YOUR GOAL:
Without leaving out a single line, copy the records exactly.

RECORDS PROVIDED:
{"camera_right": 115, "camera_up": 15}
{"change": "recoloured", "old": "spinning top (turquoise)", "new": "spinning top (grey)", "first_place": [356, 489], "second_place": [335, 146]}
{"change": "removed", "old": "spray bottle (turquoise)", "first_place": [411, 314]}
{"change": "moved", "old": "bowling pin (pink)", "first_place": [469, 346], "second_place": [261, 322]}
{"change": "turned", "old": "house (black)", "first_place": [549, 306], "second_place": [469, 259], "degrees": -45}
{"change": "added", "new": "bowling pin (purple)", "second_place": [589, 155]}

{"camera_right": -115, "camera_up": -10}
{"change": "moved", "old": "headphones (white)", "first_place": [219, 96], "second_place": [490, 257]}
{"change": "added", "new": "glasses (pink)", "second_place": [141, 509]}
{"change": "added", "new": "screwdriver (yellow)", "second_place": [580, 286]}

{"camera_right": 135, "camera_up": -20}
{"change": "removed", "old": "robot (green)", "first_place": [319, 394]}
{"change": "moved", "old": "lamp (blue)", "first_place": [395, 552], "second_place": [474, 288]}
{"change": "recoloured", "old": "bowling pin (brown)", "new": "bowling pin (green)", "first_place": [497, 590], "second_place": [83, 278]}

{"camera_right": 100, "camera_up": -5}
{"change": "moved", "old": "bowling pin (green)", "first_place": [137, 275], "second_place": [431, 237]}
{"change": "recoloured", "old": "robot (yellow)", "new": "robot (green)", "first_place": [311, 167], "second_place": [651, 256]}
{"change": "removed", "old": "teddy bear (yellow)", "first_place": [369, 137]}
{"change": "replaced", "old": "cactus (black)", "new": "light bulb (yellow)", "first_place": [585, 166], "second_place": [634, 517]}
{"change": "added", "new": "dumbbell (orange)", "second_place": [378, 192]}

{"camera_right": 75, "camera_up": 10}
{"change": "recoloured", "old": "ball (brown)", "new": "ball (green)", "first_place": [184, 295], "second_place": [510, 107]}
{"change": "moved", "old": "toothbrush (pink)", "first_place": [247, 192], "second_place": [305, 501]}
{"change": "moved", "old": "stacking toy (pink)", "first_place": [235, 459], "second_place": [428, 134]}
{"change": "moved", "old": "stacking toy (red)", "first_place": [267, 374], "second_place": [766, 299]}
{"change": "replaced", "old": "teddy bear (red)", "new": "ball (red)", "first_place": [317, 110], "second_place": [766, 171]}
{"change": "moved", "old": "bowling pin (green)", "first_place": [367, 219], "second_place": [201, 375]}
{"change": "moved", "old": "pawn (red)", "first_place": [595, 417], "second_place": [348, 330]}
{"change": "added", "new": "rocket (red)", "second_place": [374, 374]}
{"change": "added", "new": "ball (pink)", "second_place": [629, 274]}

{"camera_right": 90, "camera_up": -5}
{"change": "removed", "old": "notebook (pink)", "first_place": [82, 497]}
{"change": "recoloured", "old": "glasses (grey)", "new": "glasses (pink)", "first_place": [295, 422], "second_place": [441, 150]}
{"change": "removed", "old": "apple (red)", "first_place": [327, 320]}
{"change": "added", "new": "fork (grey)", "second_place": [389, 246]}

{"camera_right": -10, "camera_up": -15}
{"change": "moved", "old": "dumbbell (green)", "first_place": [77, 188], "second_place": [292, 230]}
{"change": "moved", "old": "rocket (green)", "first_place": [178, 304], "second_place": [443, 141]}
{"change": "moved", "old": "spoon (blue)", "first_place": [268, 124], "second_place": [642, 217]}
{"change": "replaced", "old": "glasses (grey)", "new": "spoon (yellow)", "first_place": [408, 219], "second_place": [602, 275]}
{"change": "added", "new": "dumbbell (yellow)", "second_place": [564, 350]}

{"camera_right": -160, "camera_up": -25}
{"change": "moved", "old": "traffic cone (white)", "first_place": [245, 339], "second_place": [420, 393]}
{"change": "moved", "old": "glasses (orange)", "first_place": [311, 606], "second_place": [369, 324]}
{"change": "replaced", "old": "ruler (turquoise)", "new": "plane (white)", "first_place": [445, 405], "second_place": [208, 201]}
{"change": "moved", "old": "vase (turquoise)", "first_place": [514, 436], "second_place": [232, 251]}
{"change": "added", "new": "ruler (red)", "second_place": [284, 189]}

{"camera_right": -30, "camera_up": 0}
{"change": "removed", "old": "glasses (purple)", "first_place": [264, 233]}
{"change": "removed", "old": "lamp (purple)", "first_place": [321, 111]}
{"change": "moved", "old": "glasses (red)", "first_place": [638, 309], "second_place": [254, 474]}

EXPECTED ANSWER:
{"camera_right": 115, "camera_up": 15}
{"change": "recoloured", "old": "spinning top (turquoise)", "new": "spinning top (grey)", "first_place": [356, 489], "second_place": [335, 146]}
{"change": "removed", "old": "spray bottle (turquoise)", "first_place": [411, 314]}
{"change": "moved", "old": "bowling pin (pink)", "first_place": [469, 346], "second_place": [261, 322]}
{"change": "turned", "old": "house (black)", "first_place": [549, 306], "second_place": [469, 259], "degrees": -45}
{"change": "added", "new": "bowling pin (purple)", "second_place": [589, 155]}

{"camera_right": -115, "camera_up": -10}
{"change": "moved", "old": "headphones (white)", "first_place": [219, 96], "second_place": [490, 257]}
{"change": "added", "new": "glasses (pink)", "second_place": [141, 509]}
{"change": "added", "new": "screwdriver (yellow)", "second_place": [580, 286]}

{"camera_right": 135, "camera_up": -20}
{"change": "removed", "old": "robot (green)", "first_place": [319, 394]}
{"change": "moved", "old": "lamp (blue)", "first_place": [395, 552], "second_place": [474, 288]}
{"change": "recoloured", "old": "bowling pin (brown)", "new": "bowling pin (green)", "first_place": [497, 590], "second_place": [83, 278]}

{"camera_right": 100, "camera_up": -5}
{"change": "moved", "old": "bowling pin (green)", "first_place": [137, 275], "second_place": [431, 237]}
{"change": "recoloured", "old": "robot (yellow)", "new": "robot (green)", "first_place": [311, 167], "second_place": [651, 256]}
{"change": "removed", "old": "teddy bear (yellow)", "first_place": [369, 137]}
{"change": "replaced", "old": "cactus (black)", "new": "light bulb (yellow)", "first_place": [585, 166], "second_place": [634, 517]}
{"change": "added", "new": "dumbbell (orange)", "second_place": [378, 192]}

{"camera_right": 75, "camera_up": 10}
{"change": "recoloured", "old": "ball (brown)", "new": "ball (green)", "first_place": [184, 295], "second_place": [510, 107]}
{"change": "moved", "old": "toothbrush (pink)", "first_place": [247, 192], "second_place": [305, 501]}
{"change": "moved", "old": "stacking toy (pink)", "first_place": [235, 459], "second_place": [428, 134]}
{"change": "moved", "old": "stacking toy (red)", "first_place": [267, 374], "second_place": [766, 299]}
{"change": "replaced", "old": "teddy bear (red)", "new": "ball (red)", "first_place": [317, 110], "second_place": [766, 171]}
{"change": "moved", "old": "bowling pin (green)", "first_place": [367, 219], "second_place": [201, 375]}
{"change": "moved", "old": "pawn (red)", "first_place": [595, 417], "second_place": [348, 330]}
{"change": "added", "new": "rocket (red)", "second_place": [374, 374]}
{"change": "added", "new": "ball (pink)", "second_place": [629, 274]}

{"camera_right": 90, "camera_up": -5}
{"change": "removed", "old": "notebook (pink)", "first_place": [82, 497]}
{"change": "recoloured", "old": "glasses (grey)", "new": "glasses (pink)", "first_place": [295, 422], "second_place": [441, 150]}
{"change": "removed", "old": "apple (red)", "first_place": [327, 320]}
{"change": "added", "new": "fork (grey)", "second_place": [389, 246]}

{"camera_right": -10, "camera_up": -15}
{"change": "moved", "old": "dumbbell (green)", "first_place": [77, 188], "second_place": [292, 230]}
{"change": "moved", "old": "rocket (green)", "first_place": [178, 304], "second_place": [443, 141]}
{"change": "moved", "old": "spoon (blue)", "first_place": [268, 124], "second_place": [642, 217]}
{"change": "replaced", "old": "glasses (grey)", "new": "spoon (yellow)", "first_place": [408, 219], "second_place": [602, 275]}
{"change": "added", "new": "dumbbell (yellow)", "second_place": [564, 350]}

{"camera_right": -160, "camera_up": -25}
{"change": "moved", "old": "traffic cone (white)", "first_place": [245, 339], "second_place": [420, 393]}
{"change": "moved", "old": "glasses (orange)", "first_place": [311, 606], "second_place": [369, 324]}
{"change": "replaced", "old": "ruler (turquoise)", "new": "plane (white)", "first_place": [445, 405], "second_place": [208, 201]}
{"change": "moved", "old": "vase (turquoise)", "first_place": [514, 436], "second_place": [232, 251]}
{"change": "added", "new": "ruler (red)", "second_place": [284, 189]}

{"camera_right": -30, "camera_up": 0}
{"change": "removed", "old": "glasses (purple)", "first_place": [264, 233]}
{"change": "removed", "old": "lamp (purple)", "first_place": [321, 111]}
{"change": "moved", "old": "glasses (red)", "first_place": [638, 309], "second_place": [254, 474]}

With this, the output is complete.